In the data below, find the line containing "(375, 387) = (373, 280): blue", then set down that line and every later line up to and including the line containing "(467, 143) = (387, 108): black house -> none", exactly.

Start of INPUT RECORDS

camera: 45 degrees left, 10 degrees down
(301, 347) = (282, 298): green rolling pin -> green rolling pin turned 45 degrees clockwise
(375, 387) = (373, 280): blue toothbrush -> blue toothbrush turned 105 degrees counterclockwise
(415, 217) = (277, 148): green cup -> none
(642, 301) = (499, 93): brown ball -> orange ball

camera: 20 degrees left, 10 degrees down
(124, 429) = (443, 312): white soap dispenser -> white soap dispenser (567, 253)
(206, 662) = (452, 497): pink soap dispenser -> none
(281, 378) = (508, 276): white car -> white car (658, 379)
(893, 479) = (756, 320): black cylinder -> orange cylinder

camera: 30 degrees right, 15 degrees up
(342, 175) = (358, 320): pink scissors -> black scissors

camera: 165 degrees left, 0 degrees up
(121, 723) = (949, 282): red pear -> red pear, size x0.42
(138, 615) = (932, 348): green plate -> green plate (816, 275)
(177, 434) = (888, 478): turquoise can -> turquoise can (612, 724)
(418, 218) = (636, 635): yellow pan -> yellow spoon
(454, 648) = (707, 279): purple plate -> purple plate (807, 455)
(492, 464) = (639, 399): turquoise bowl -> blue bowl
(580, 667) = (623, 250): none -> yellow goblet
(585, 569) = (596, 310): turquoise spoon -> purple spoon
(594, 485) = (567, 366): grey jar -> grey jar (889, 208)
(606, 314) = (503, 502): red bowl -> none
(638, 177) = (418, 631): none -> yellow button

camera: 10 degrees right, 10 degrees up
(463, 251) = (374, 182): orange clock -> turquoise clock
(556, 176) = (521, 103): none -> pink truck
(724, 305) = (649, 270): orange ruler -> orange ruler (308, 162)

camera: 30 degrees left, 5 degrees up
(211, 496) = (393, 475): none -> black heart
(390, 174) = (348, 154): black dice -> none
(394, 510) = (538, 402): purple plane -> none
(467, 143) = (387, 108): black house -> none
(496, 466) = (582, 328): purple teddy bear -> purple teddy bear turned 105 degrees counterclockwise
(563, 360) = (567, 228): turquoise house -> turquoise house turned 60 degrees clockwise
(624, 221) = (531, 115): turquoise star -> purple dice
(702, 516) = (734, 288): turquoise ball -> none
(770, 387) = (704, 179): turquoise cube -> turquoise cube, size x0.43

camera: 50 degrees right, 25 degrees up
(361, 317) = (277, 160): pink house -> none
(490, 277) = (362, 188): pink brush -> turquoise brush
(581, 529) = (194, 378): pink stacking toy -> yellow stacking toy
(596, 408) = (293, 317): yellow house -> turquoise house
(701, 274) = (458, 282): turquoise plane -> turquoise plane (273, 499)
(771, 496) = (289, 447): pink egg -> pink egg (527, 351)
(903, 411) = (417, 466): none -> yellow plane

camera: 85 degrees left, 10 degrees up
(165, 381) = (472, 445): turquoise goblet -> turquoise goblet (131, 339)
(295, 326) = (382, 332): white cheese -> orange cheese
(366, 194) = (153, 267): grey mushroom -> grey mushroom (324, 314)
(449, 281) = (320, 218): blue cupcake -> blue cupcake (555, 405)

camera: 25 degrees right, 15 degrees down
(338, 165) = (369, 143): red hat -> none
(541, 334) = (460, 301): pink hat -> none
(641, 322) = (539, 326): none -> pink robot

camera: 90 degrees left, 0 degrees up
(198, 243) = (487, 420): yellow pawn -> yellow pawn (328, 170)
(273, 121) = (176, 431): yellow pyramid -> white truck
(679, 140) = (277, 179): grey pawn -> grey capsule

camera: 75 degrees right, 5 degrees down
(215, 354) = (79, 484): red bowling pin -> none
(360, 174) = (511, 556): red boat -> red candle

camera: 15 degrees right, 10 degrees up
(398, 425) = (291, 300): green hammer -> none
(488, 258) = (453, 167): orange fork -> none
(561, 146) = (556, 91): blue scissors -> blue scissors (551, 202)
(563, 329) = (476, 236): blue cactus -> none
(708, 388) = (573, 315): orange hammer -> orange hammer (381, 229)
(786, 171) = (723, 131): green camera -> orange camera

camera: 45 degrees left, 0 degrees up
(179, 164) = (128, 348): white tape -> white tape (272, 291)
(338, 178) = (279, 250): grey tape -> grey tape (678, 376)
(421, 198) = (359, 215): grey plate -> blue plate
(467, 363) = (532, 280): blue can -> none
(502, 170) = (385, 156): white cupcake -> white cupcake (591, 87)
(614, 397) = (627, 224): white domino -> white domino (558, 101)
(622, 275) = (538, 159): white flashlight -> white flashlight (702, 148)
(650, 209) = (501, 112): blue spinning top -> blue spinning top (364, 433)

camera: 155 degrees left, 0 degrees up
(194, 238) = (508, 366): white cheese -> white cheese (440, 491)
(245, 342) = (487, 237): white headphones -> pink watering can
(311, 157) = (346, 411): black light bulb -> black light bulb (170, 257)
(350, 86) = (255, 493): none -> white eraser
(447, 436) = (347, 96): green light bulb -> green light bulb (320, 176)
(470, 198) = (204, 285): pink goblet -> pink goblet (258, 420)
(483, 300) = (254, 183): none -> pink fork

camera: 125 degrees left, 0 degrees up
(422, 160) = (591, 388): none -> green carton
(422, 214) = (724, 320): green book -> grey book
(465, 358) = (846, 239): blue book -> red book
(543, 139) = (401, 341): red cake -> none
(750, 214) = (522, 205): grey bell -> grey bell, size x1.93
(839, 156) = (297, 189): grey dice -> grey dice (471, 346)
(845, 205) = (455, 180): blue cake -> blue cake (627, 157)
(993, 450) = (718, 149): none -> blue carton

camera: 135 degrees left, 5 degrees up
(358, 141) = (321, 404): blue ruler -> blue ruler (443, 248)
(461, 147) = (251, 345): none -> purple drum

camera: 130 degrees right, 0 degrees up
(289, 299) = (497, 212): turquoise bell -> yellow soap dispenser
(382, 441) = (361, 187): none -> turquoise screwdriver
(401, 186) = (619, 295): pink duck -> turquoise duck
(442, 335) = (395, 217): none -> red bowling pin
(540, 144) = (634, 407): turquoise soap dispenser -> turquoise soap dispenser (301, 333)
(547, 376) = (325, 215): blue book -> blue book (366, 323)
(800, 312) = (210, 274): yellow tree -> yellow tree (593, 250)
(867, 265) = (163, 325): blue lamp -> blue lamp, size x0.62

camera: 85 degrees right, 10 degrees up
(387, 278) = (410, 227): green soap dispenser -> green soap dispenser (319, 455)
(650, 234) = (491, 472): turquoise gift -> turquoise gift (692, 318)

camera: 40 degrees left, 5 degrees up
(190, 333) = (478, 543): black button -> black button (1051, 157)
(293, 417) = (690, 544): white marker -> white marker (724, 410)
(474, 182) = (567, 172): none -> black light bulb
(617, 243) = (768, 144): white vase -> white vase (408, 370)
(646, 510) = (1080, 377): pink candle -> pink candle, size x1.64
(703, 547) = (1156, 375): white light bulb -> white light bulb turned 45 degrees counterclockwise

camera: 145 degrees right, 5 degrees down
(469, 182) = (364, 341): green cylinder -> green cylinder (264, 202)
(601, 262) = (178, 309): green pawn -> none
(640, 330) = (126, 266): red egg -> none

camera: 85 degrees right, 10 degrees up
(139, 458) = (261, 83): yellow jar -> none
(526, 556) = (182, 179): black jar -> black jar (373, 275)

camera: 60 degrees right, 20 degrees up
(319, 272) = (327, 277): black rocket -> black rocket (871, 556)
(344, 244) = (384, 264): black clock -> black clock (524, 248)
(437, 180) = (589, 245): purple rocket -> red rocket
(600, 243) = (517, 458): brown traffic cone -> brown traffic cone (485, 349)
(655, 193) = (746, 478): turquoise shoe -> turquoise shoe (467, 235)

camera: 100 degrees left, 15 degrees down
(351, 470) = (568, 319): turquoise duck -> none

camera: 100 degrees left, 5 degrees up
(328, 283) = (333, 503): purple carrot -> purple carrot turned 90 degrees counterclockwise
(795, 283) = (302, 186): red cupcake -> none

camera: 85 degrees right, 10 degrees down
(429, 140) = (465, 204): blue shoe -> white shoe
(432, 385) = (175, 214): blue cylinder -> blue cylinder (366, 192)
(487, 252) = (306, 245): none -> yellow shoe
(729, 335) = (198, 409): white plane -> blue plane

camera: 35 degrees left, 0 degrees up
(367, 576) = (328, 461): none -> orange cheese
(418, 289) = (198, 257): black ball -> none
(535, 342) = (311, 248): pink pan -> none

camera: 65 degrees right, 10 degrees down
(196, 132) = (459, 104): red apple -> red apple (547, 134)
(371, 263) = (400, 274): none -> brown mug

End of INPUT RECORDS

__TASK RESPONSE__
(375, 387) = (373, 280): blue toothbrush -> blue toothbrush turned 105 degrees counterclockwise
(415, 217) = (277, 148): green cup -> none
(642, 301) = (499, 93): brown ball -> orange ball

camera: 20 degrees left, 10 degrees down
(124, 429) = (443, 312): white soap dispenser -> white soap dispenser (567, 253)
(206, 662) = (452, 497): pink soap dispenser -> none
(281, 378) = (508, 276): white car -> white car (658, 379)
(893, 479) = (756, 320): black cylinder -> orange cylinder

camera: 30 degrees right, 15 degrees up
(342, 175) = (358, 320): pink scissors -> black scissors

camera: 165 degrees left, 0 degrees up
(121, 723) = (949, 282): red pear -> red pear, size x0.42
(138, 615) = (932, 348): green plate -> green plate (816, 275)
(177, 434) = (888, 478): turquoise can -> turquoise can (612, 724)
(418, 218) = (636, 635): yellow pan -> yellow spoon
(454, 648) = (707, 279): purple plate -> purple plate (807, 455)
(492, 464) = (639, 399): turquoise bowl -> blue bowl
(580, 667) = (623, 250): none -> yellow goblet
(585, 569) = (596, 310): turquoise spoon -> purple spoon
(594, 485) = (567, 366): grey jar -> grey jar (889, 208)
(606, 314) = (503, 502): red bowl -> none
(638, 177) = (418, 631): none -> yellow button

camera: 10 degrees right, 10 degrees up
(463, 251) = (374, 182): orange clock -> turquoise clock
(556, 176) = (521, 103): none -> pink truck
(724, 305) = (649, 270): orange ruler -> orange ruler (308, 162)

camera: 30 degrees left, 5 degrees up
(211, 496) = (393, 475): none -> black heart
(390, 174) = (348, 154): black dice -> none
(394, 510) = (538, 402): purple plane -> none
(467, 143) = (387, 108): black house -> none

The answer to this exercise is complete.